[Stored data]

::::::::::

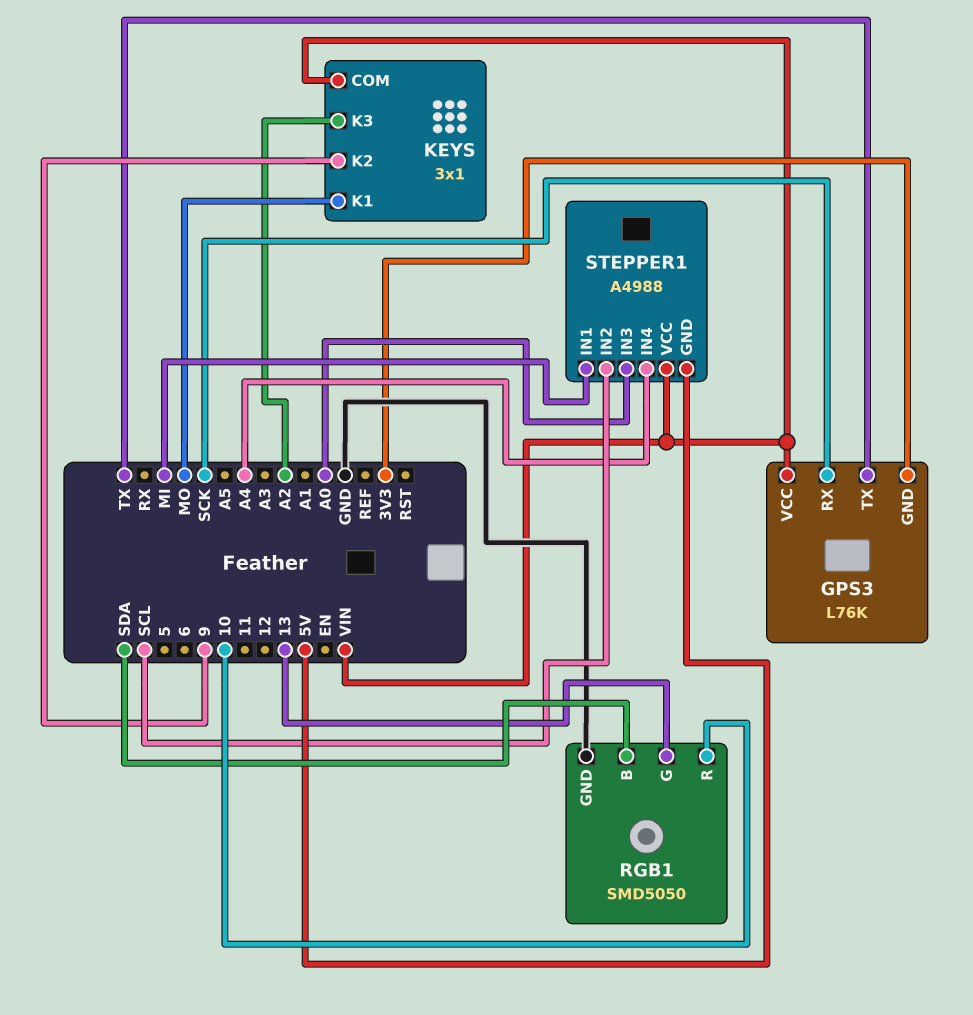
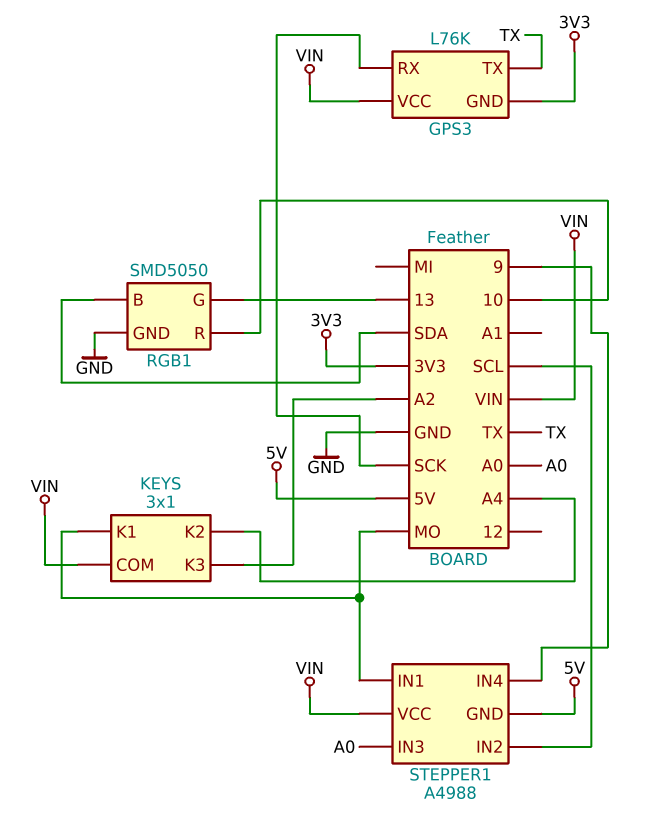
KEYS pin K2: 9 -> A4
STEPPER1 pin IN1: MI -> MO
STEPPER1 pin IN4: A4 -> 9

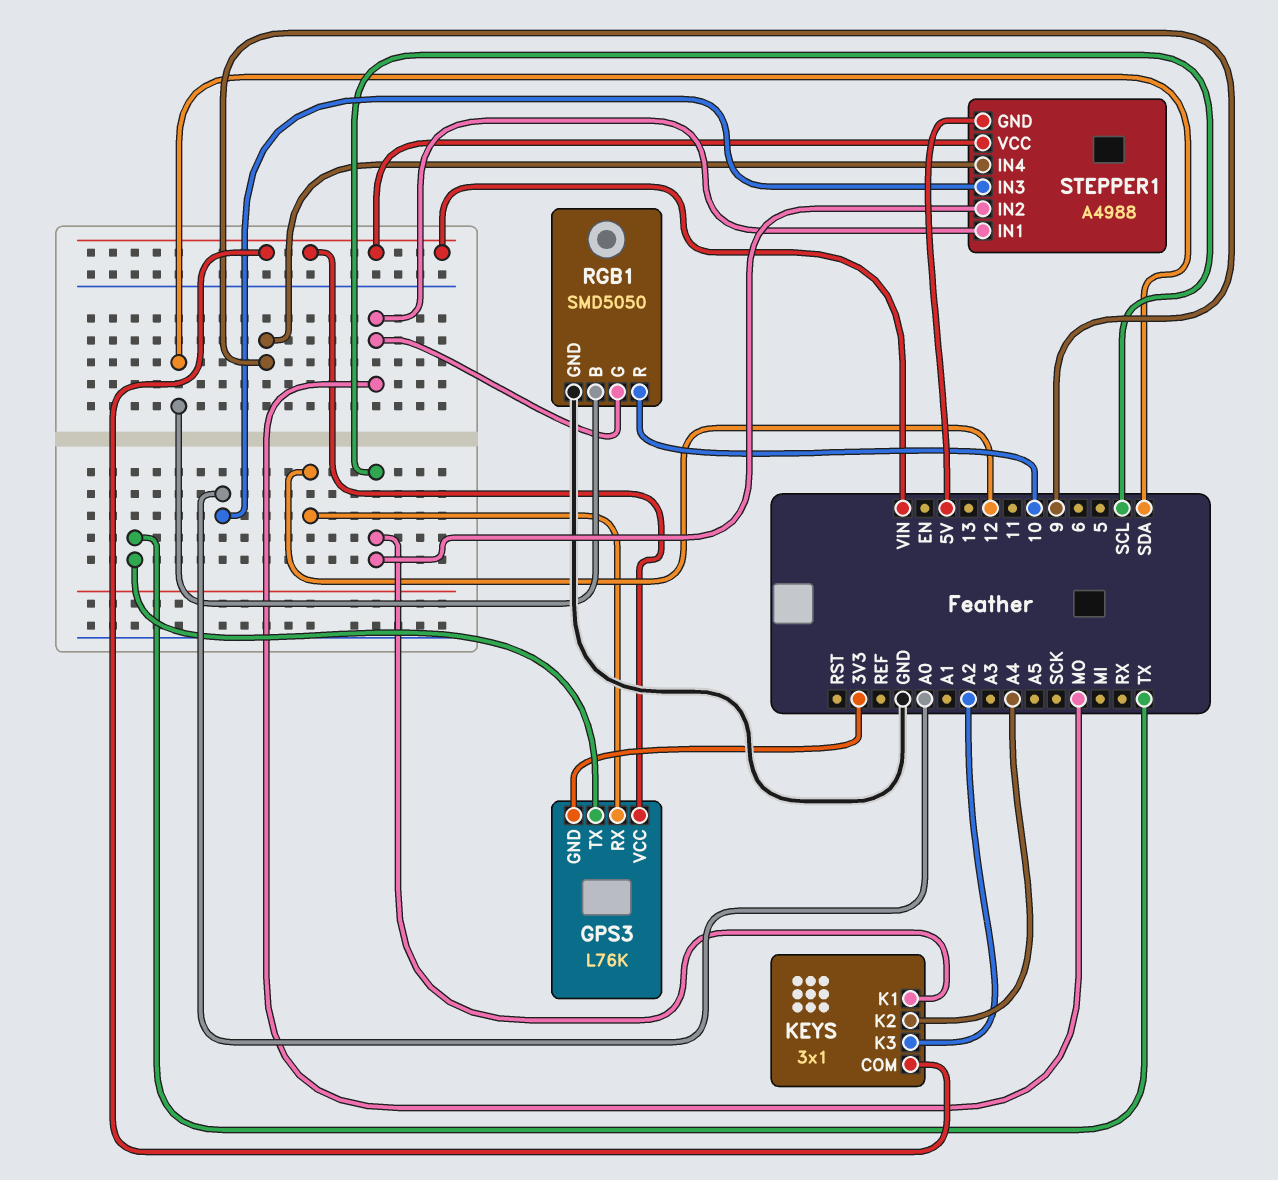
GPS3 pin RX: SCK -> 12
KEYS pin K1: MO -> SCL
RGB1 pin G: 13 -> MO

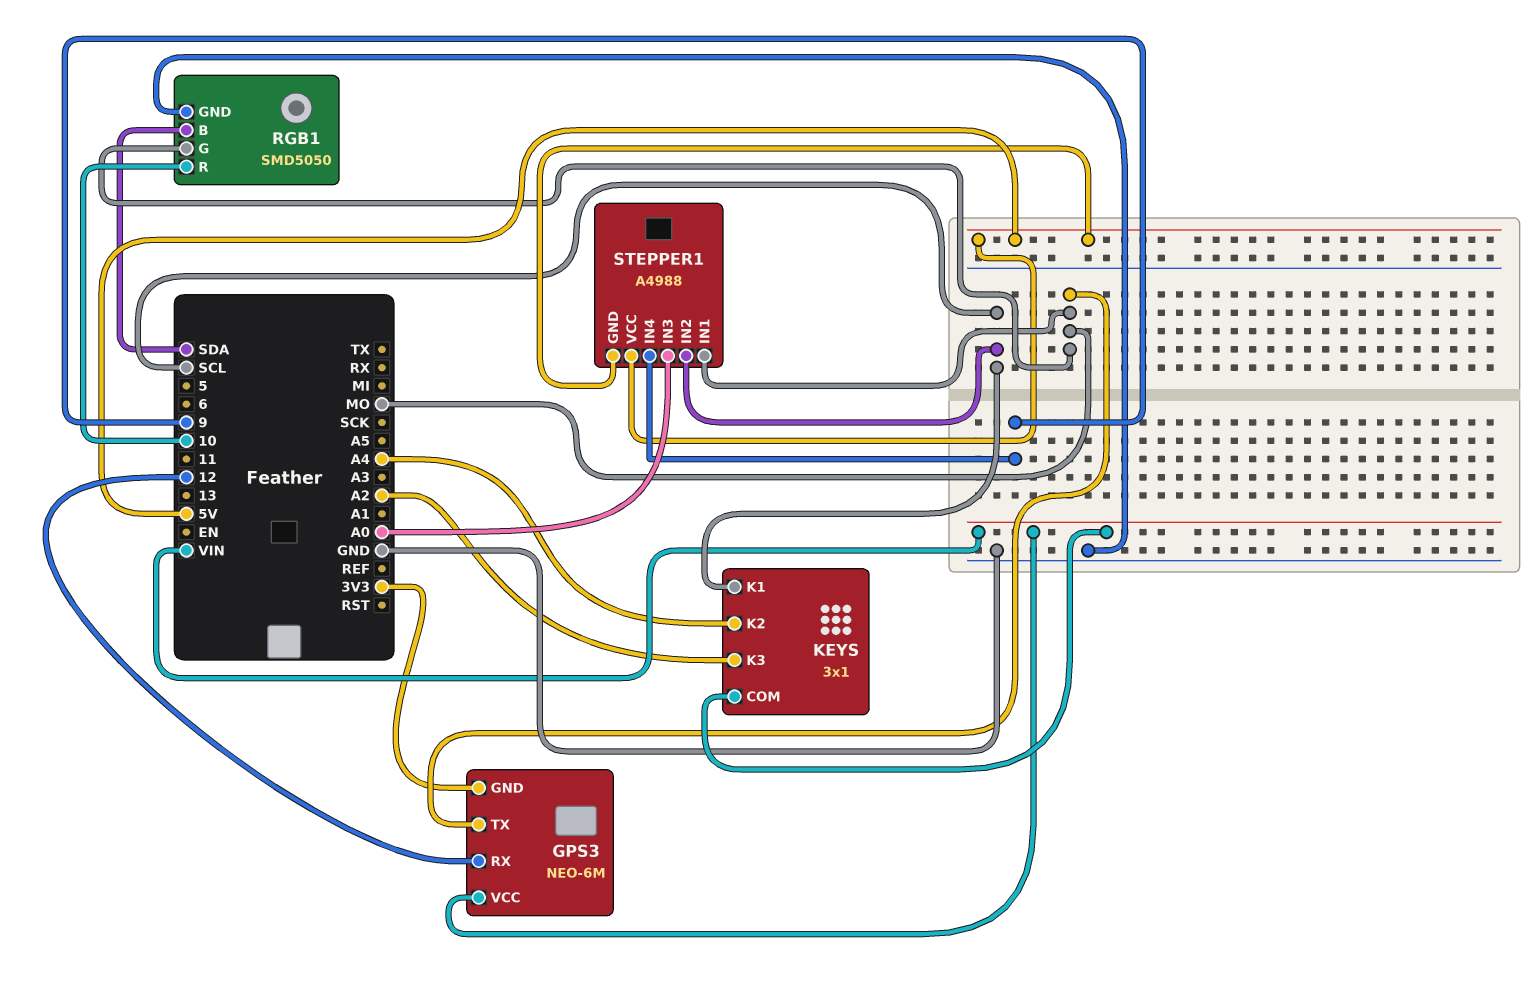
GPS3: L76K -> NEO-6M
GPS3 pin TX: TX -> MO
STEPPER1 pin VCC: VIN -> 5V

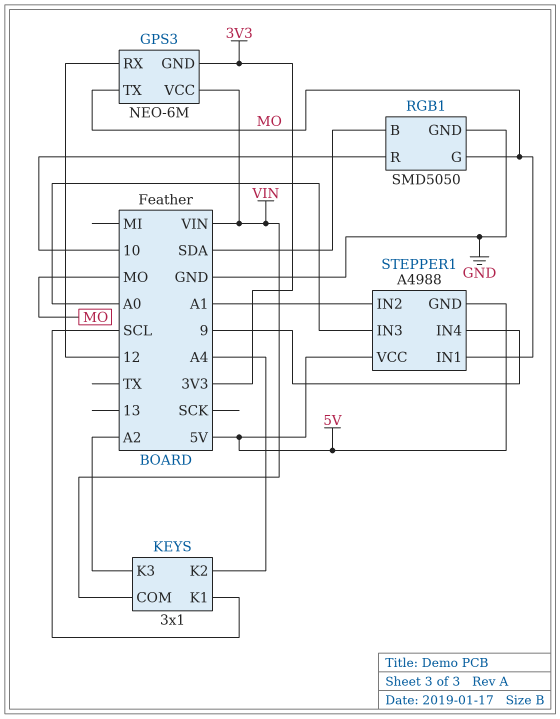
STEPPER1 pin IN2: SCL -> A1

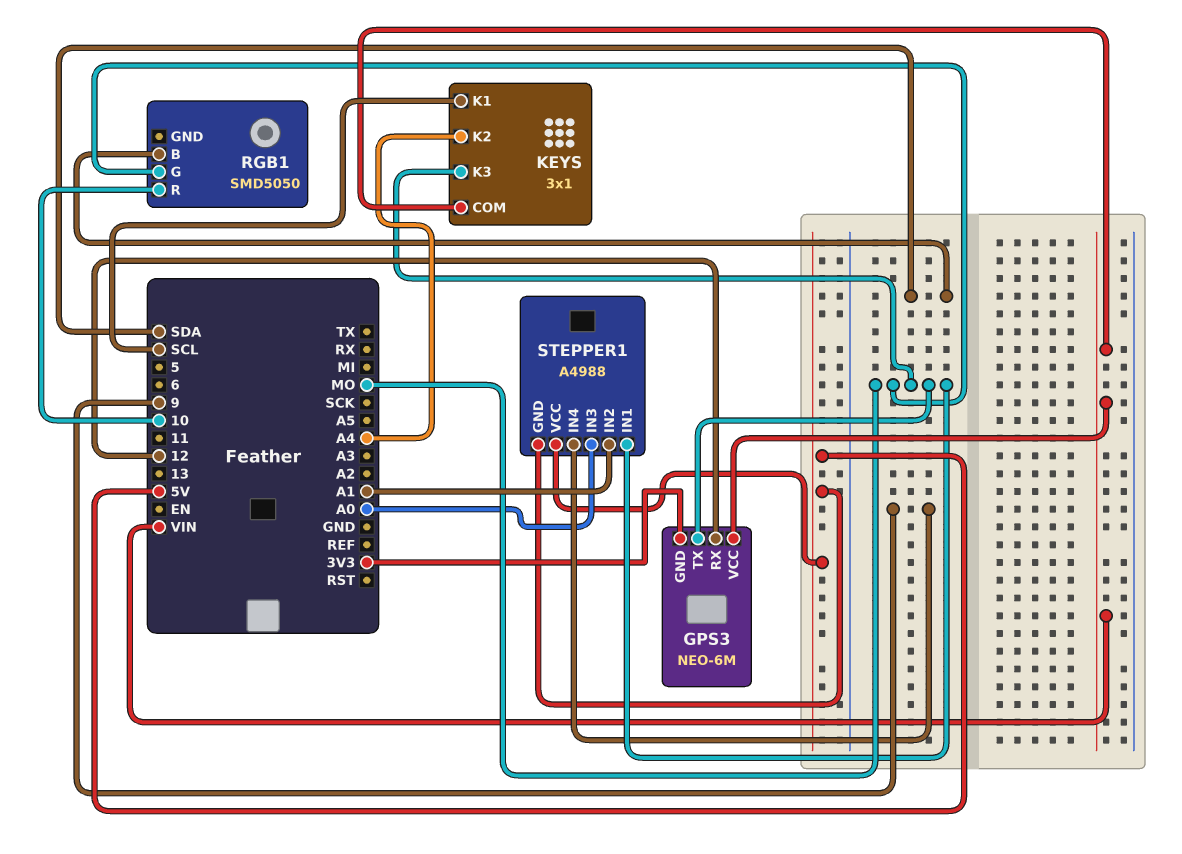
KEYS pin K3: A2 -> MO
RGB1 pin GND: GND -> none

::::::::::

▶ Activity
Output exactly the lines from the line containing "STEPPER1 pin IN4: A4 -> 9" through the last line of the records, both included, and leave out every picture.

▶ Output below
STEPPER1 pin IN4: A4 -> 9

GPS3 pin RX: SCK -> 12
KEYS pin K1: MO -> SCL
RGB1 pin G: 13 -> MO

GPS3: L76K -> NEO-6M
GPS3 pin TX: TX -> MO
STEPPER1 pin VCC: VIN -> 5V

STEPPER1 pin IN2: SCL -> A1

KEYS pin K3: A2 -> MO
RGB1 pin GND: GND -> none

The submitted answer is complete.